*** Dataset records Section Begins ***

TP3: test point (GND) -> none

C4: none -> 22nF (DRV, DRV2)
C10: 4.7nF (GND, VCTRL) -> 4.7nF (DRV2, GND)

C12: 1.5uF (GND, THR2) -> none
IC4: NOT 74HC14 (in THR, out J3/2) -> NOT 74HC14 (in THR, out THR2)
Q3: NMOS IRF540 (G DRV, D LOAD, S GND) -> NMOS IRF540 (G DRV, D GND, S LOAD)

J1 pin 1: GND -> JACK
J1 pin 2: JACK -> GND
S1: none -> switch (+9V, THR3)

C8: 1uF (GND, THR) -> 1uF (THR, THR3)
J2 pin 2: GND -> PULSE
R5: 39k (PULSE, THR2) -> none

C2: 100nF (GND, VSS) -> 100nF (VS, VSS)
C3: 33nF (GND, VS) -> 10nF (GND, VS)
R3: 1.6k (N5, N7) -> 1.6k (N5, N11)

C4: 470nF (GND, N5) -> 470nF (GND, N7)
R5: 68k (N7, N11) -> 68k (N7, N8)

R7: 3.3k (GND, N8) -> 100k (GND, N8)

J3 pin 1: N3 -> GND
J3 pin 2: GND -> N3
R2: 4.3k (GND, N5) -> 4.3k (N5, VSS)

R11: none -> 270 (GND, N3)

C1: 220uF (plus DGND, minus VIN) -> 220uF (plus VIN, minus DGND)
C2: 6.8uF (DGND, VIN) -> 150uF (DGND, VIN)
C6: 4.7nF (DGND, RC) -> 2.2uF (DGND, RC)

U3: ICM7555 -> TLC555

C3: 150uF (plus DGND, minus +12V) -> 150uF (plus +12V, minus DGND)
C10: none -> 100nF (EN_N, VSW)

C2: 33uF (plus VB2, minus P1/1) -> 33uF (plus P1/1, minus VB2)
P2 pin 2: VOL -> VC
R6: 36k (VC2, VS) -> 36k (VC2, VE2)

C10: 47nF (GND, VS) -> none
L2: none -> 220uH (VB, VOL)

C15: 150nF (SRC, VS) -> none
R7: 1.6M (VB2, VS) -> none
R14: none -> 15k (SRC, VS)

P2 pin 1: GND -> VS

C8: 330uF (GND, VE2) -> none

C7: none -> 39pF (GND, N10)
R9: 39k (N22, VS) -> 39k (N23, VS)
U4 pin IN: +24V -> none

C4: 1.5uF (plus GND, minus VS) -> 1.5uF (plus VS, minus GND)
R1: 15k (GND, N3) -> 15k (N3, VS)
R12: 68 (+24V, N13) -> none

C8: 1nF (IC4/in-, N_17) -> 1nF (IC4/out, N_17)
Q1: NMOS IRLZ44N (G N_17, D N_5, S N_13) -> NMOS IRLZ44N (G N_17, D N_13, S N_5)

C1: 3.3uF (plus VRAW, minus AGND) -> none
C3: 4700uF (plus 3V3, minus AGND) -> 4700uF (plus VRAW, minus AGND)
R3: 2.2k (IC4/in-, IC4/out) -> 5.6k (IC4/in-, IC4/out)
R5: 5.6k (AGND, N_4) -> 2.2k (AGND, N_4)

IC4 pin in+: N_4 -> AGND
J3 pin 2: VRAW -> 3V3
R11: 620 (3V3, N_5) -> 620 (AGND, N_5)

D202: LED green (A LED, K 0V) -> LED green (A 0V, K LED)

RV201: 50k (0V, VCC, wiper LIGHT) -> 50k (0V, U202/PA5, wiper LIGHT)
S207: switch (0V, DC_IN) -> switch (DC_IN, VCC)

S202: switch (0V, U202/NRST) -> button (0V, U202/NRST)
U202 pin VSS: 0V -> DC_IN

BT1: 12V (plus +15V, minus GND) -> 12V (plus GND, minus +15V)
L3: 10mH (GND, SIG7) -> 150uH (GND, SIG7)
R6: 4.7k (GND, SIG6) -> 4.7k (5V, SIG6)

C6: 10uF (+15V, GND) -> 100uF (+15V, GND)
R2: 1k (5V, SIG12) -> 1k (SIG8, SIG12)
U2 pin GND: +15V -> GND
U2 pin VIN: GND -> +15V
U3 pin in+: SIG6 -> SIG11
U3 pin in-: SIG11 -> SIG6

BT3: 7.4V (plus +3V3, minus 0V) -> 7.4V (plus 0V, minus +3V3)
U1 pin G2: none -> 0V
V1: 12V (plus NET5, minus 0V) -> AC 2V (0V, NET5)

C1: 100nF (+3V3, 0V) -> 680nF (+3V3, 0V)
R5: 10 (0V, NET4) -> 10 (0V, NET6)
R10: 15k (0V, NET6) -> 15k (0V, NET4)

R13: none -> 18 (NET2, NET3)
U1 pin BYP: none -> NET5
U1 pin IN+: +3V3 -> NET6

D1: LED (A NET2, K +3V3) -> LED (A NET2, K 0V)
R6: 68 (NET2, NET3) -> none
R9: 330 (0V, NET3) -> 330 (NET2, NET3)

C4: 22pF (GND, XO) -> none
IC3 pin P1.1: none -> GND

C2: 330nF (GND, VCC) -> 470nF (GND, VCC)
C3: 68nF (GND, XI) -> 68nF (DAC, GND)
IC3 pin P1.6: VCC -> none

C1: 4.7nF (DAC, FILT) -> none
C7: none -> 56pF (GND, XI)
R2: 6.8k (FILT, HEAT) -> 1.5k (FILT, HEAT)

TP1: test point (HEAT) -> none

*** Dataset records Section Ends ***

__Problem to solve__
Copy every line that includes the string "HEAT" from the material above.

__Written answer__
R2: 6.8k (FILT, HEAT) -> 1.5k (FILT, HEAT)
TP1: test point (HEAT) -> none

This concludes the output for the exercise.